What the task asks » The lines you return must be all those in the data that hold the string "none".

--- START ---

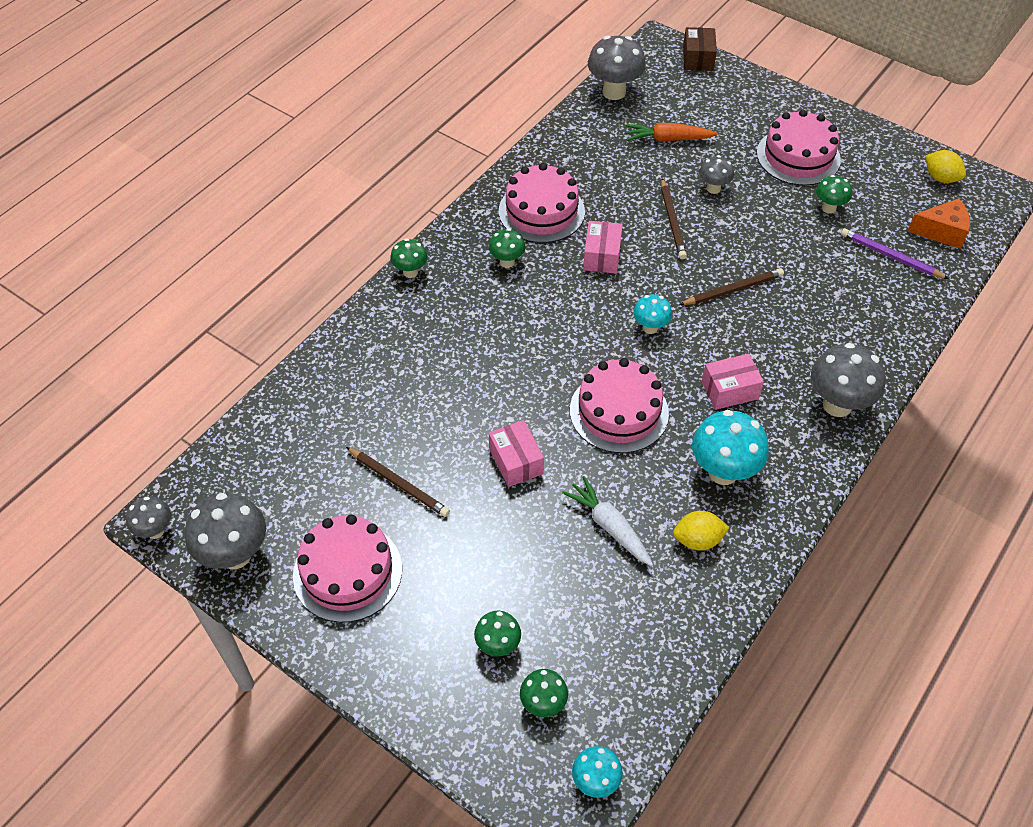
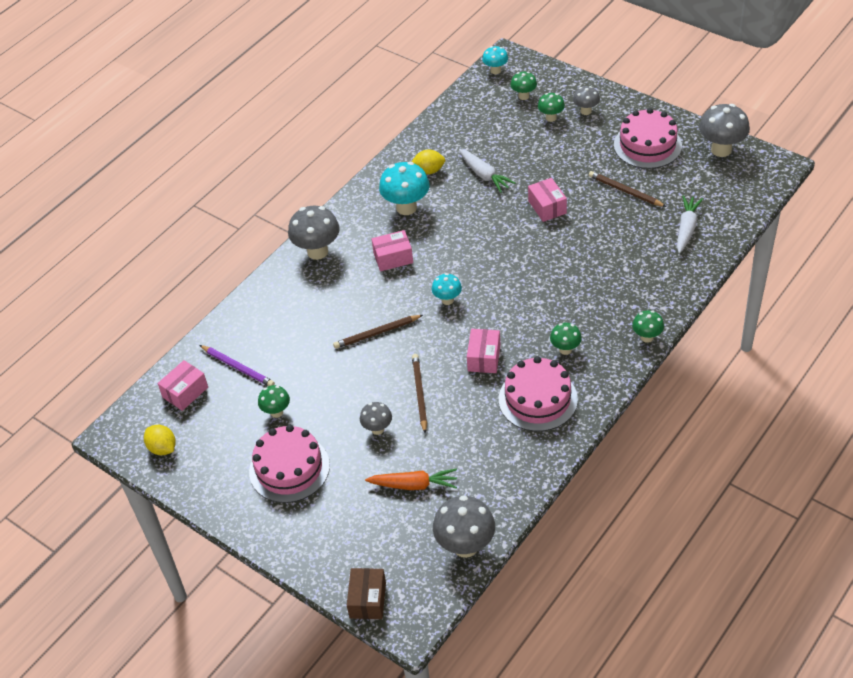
camera: 175 degrees left, 5 degrees down
(155, 531) = (778, 159): grey mushroom -> grey mushroom (586, 111)
(326, 416) = (686, 228): none -> white carrot
(619, 411) = (475, 240): pink cake -> none
(941, 232) = (185, 392): orange cheese -> pink box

--- END ---

Solution for this exercise »
(326, 416) = (686, 228): none -> white carrot
(619, 411) = (475, 240): pink cake -> none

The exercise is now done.